Source records -
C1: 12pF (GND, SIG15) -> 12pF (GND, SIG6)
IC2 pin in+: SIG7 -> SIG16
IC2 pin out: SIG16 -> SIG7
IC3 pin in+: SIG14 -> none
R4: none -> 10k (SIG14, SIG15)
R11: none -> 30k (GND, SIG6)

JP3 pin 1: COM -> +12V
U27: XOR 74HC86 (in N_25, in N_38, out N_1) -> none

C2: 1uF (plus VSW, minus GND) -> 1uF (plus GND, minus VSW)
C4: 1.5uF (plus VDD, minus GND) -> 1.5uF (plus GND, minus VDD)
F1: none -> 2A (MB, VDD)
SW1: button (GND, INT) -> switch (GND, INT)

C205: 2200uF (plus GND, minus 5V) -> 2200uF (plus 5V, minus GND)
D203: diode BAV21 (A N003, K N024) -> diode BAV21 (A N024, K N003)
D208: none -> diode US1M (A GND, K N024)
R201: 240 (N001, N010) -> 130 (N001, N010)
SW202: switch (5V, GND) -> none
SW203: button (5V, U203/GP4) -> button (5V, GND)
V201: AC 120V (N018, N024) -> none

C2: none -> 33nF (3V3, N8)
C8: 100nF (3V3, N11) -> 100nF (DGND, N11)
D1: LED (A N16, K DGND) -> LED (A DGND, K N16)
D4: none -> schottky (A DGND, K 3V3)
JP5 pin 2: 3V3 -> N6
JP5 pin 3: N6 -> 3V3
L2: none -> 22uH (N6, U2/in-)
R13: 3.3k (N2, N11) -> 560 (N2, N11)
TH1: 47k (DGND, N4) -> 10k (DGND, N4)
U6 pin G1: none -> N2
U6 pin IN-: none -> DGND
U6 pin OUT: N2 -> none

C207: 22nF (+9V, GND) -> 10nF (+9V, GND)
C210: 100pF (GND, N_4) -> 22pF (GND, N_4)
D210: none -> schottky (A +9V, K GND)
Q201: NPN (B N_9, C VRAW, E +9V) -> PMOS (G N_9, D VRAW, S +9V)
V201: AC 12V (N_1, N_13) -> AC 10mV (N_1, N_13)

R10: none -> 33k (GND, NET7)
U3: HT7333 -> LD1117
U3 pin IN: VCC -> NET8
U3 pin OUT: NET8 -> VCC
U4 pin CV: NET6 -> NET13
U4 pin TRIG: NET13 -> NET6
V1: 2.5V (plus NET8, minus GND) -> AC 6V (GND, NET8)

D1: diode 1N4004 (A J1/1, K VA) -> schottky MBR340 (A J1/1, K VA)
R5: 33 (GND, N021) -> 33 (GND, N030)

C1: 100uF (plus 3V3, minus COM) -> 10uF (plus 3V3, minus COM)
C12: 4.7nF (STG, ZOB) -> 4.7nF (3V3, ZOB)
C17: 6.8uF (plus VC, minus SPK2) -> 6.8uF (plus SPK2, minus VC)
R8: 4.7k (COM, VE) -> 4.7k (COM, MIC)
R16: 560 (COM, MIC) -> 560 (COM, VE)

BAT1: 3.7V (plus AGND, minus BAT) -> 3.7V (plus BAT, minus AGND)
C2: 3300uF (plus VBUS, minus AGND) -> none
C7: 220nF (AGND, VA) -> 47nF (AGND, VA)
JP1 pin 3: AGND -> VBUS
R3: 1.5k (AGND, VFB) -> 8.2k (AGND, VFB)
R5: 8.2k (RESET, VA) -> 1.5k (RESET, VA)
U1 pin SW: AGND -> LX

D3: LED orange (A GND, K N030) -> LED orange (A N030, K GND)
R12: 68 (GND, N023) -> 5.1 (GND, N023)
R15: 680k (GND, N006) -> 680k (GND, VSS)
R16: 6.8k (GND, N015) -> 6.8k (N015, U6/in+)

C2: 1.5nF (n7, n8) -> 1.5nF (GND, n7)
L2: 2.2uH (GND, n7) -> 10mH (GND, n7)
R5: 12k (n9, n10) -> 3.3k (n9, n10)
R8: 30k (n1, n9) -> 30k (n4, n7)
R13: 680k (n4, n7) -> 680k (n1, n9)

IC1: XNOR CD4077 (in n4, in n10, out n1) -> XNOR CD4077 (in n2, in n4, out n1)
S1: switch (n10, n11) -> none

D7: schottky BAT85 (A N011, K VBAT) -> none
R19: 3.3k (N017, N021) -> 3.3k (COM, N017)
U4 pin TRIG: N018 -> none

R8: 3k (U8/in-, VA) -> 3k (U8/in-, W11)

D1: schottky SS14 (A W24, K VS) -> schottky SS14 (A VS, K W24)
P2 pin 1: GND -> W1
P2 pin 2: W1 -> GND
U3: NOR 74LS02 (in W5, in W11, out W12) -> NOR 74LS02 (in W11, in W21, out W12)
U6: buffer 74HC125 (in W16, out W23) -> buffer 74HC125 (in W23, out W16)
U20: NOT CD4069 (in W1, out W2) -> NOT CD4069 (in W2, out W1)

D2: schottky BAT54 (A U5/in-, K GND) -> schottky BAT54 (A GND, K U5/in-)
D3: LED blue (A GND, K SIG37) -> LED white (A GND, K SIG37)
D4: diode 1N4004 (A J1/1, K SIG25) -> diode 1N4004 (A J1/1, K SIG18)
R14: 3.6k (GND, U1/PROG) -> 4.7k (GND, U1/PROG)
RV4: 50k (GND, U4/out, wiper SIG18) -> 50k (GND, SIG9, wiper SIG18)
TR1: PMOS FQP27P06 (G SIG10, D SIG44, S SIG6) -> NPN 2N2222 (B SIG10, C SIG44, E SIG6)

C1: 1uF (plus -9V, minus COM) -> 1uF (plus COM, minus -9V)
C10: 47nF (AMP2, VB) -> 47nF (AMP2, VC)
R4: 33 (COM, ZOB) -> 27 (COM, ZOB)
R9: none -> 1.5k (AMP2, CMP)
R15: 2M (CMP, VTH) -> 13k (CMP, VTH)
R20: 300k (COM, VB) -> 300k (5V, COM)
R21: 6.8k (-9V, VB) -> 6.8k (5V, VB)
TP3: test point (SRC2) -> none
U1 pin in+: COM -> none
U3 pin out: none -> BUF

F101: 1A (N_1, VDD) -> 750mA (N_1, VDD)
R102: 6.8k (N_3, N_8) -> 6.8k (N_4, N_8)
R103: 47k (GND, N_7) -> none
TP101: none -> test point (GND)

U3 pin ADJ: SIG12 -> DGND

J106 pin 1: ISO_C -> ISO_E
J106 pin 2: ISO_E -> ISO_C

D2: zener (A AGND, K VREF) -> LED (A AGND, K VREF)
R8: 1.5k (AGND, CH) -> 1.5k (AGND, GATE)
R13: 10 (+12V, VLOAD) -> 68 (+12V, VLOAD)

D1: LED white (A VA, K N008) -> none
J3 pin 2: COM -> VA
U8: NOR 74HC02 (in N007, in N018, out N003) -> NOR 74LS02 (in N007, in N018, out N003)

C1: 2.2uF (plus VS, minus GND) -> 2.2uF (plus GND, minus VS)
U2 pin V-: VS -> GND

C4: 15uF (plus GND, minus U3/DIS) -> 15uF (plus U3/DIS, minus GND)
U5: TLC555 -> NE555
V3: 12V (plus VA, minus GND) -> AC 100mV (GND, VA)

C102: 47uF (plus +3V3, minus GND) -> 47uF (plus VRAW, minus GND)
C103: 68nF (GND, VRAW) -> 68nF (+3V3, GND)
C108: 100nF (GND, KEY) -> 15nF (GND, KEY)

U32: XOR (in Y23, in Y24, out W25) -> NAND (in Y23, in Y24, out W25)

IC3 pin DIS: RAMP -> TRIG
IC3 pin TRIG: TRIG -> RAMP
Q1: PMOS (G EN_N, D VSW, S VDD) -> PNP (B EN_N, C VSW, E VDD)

What you should do -
Search the entries for the word "VBUS". Copy each line where it appears.

Response to this task -
C2: 3300uF (plus VBUS, minus AGND) -> none
JP1 pin 3: AGND -> VBUS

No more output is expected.